Records from a collection:
━━━━━━━━

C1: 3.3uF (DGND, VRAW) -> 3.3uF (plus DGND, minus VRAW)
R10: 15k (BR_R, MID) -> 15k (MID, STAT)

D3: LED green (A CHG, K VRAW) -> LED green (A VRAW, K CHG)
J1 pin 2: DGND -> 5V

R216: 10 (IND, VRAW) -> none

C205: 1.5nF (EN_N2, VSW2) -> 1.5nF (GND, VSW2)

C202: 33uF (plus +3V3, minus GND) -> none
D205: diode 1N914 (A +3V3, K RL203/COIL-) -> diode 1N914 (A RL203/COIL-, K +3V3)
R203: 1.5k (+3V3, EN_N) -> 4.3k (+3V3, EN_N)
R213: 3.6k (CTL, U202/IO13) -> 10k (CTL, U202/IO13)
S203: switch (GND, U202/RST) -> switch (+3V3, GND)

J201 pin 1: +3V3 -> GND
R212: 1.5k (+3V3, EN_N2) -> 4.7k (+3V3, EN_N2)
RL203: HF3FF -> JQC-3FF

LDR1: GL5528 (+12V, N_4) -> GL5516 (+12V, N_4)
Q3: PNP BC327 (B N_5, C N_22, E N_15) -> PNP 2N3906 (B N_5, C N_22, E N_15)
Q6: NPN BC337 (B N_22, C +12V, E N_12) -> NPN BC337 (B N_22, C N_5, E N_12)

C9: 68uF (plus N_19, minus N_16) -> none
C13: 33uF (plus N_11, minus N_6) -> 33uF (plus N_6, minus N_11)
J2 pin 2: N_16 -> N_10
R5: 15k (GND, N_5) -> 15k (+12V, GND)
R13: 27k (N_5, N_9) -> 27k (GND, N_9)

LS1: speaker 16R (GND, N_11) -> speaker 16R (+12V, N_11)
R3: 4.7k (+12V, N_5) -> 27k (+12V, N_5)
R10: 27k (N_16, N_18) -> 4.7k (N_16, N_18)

━━━━━━━━

### Task prompt
Once you reach the line with "C205: 1.5nF (EN_N2, VSW2)" in the data above, copy it and every line after it exactly, up to and including the line with "Q3: PNP BC327".

### Reply
C205: 1.5nF (EN_N2, VSW2) -> 1.5nF (GND, VSW2)

C202: 33uF (plus +3V3, minus GND) -> none
D205: diode 1N914 (A +3V3, K RL203/COIL-) -> diode 1N914 (A RL203/COIL-, K +3V3)
R203: 1.5k (+3V3, EN_N) -> 4.3k (+3V3, EN_N)
R213: 3.6k (CTL, U202/IO13) -> 10k (CTL, U202/IO13)
S203: switch (GND, U202/RST) -> switch (+3V3, GND)

J201 pin 1: +3V3 -> GND
R212: 1.5k (+3V3, EN_N2) -> 4.7k (+3V3, EN_N2)
RL203: HF3FF -> JQC-3FF

LDR1: GL5528 (+12V, N_4) -> GL5516 (+12V, N_4)
Q3: PNP BC327 (B N_5, C N_22, E N_15) -> PNP 2N3906 (B N_5, C N_22, E N_15)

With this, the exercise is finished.